DIRECTIONS: Reproduce, from the lines below, exactly the stretch that begins at the line containing "R9: 820 (VC, VE) -> 820 (VC, VS)" and ends at the line containing "R20: 2.2k (LED_A, VC) -> 150 (LED_A, VC)", both included.

(Before-and-after change records)

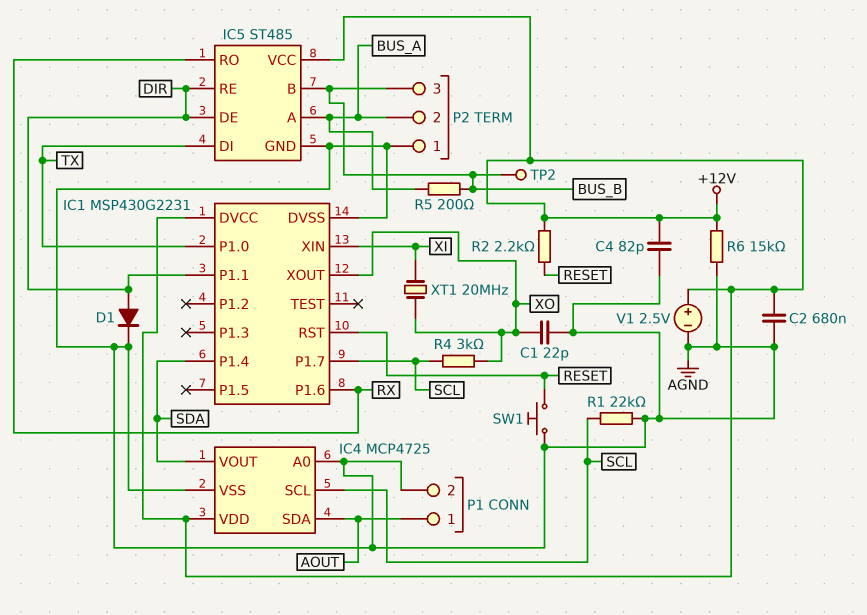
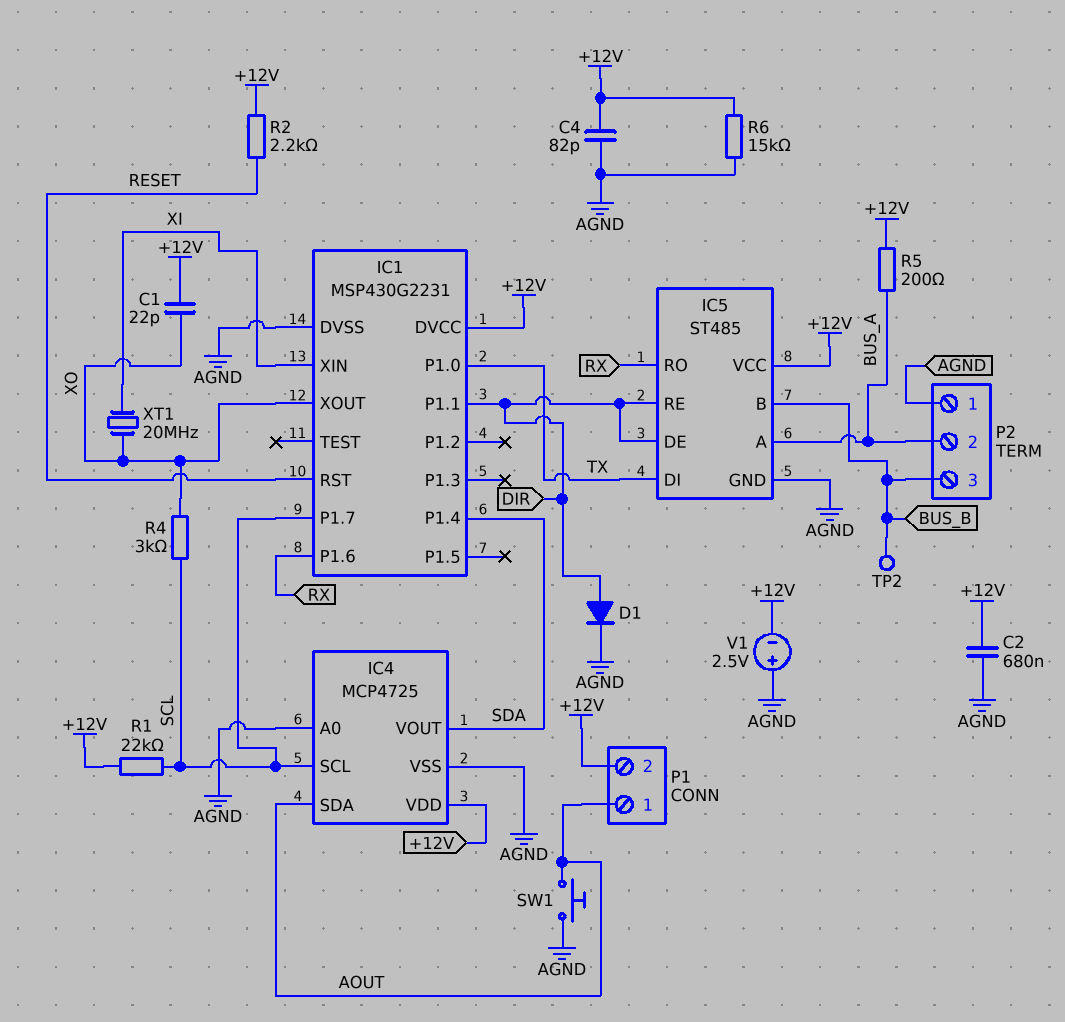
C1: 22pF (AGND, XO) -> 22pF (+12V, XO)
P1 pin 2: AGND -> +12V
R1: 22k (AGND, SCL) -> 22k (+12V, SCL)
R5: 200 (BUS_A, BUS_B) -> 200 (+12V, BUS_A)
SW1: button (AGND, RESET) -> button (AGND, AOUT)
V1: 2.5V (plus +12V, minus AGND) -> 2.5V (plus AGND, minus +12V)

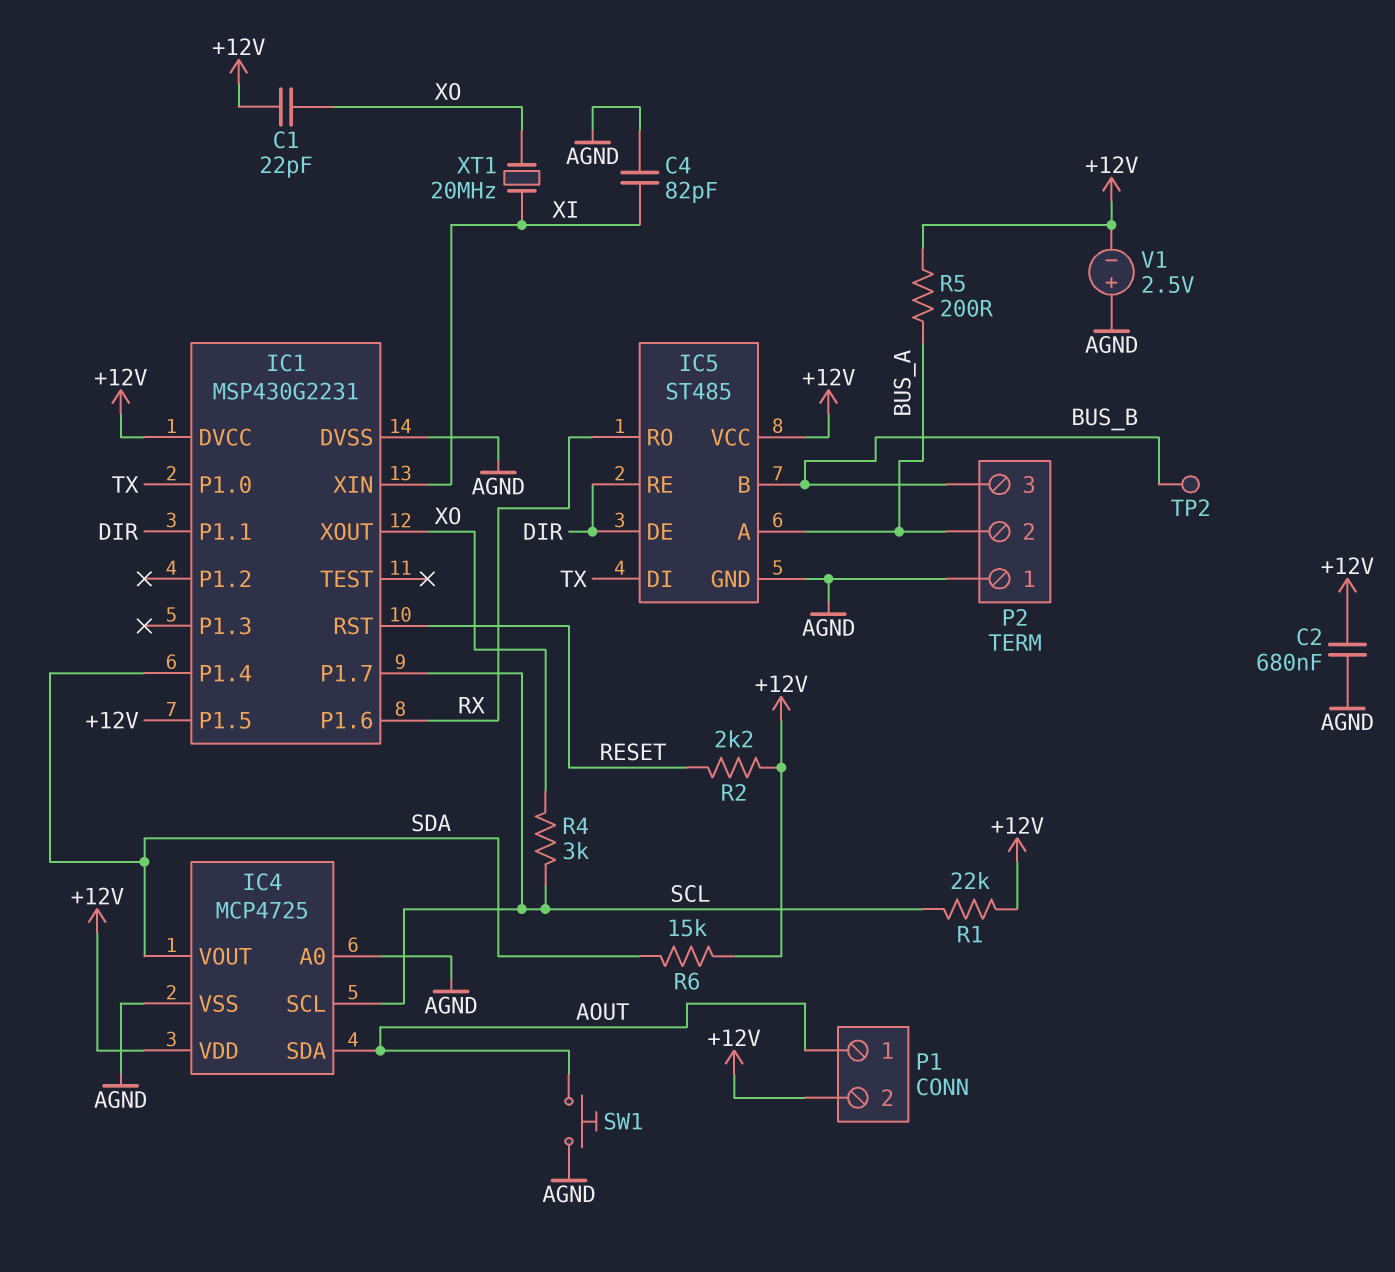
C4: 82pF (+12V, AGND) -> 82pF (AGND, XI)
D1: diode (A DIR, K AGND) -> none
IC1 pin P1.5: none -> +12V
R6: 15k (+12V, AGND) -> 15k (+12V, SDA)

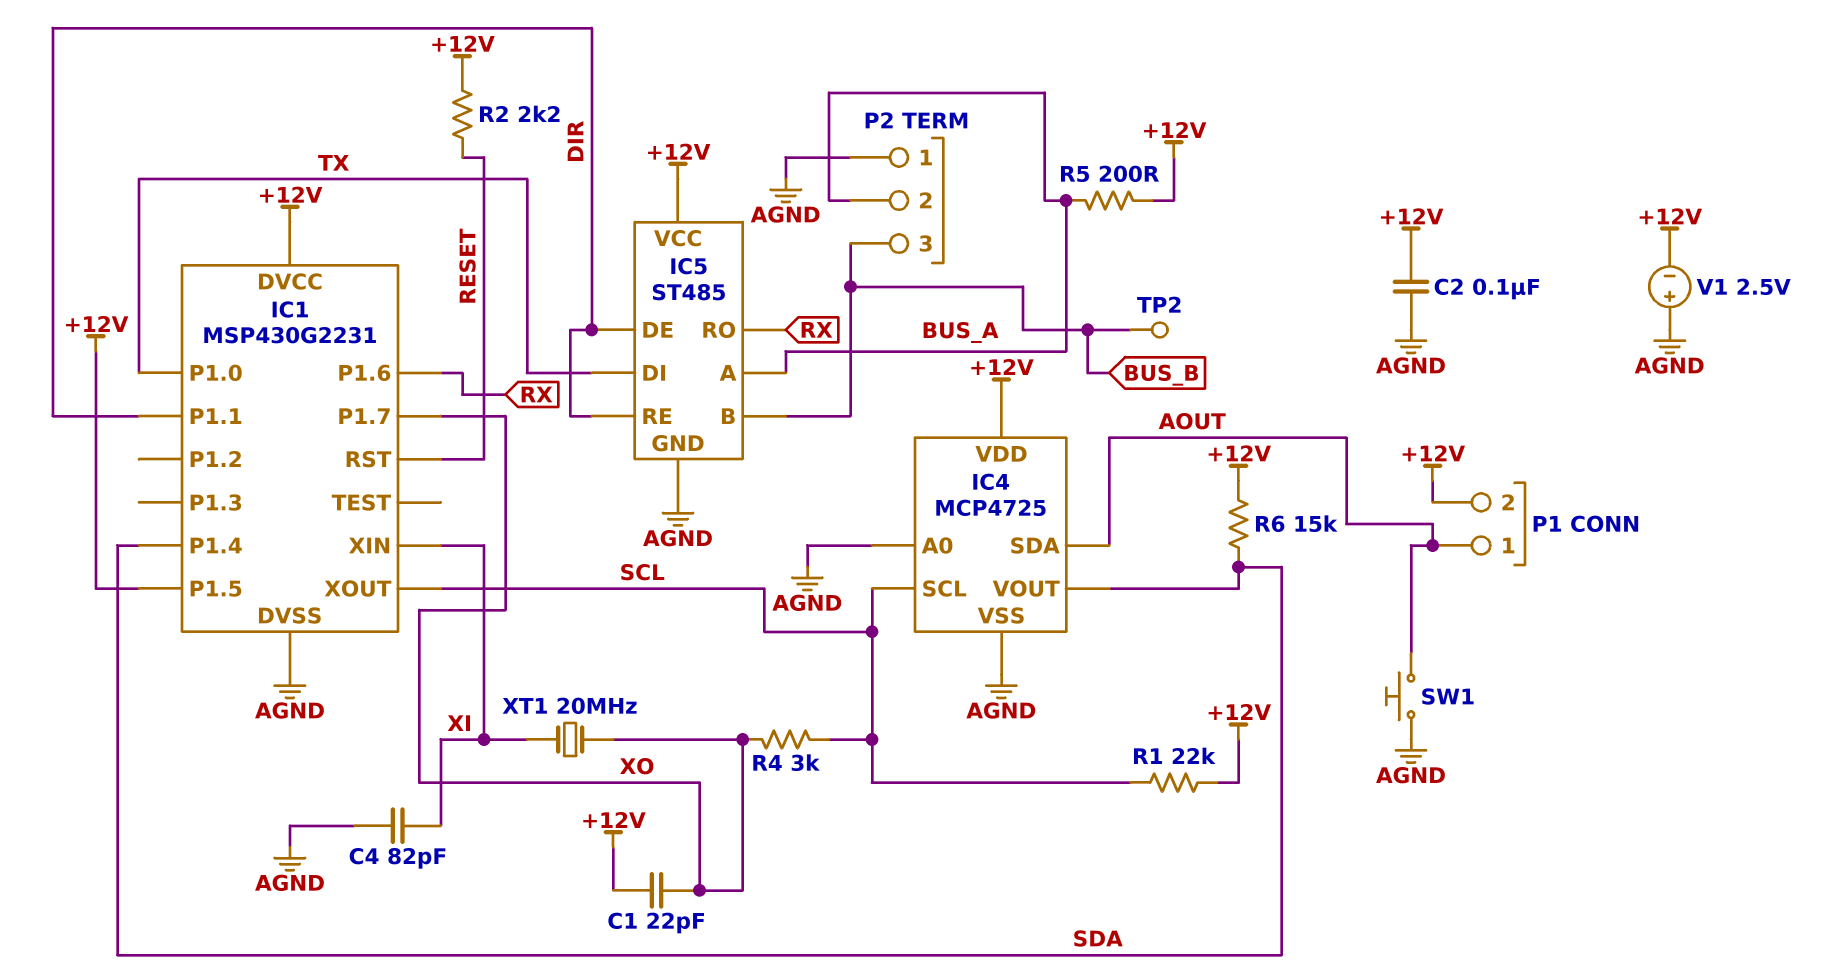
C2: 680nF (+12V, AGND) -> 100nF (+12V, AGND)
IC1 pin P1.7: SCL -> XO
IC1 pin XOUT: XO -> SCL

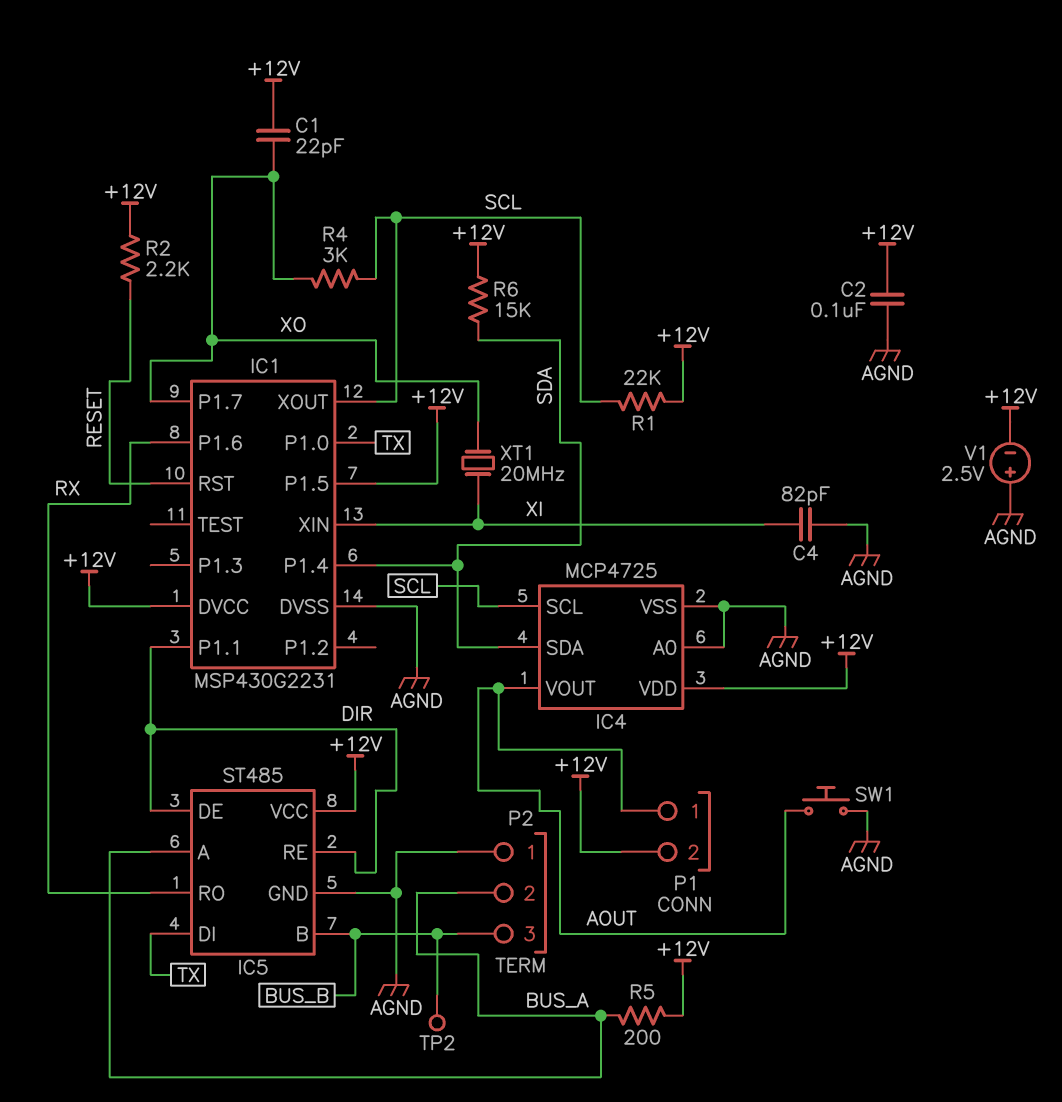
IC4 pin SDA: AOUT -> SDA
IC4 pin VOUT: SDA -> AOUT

---

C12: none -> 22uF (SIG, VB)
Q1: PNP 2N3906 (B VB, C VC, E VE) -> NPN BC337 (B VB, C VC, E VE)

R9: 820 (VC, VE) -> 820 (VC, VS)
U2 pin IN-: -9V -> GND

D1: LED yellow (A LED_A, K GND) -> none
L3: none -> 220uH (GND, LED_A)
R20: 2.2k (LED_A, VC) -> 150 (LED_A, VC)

THE COMPLETED TASK:
R9: 820 (VC, VE) -> 820 (VC, VS)
U2 pin IN-: -9V -> GND

D1: LED yellow (A LED_A, K GND) -> none
L3: none -> 220uH (GND, LED_A)
R20: 2.2k (LED_A, VC) -> 150 (LED_A, VC)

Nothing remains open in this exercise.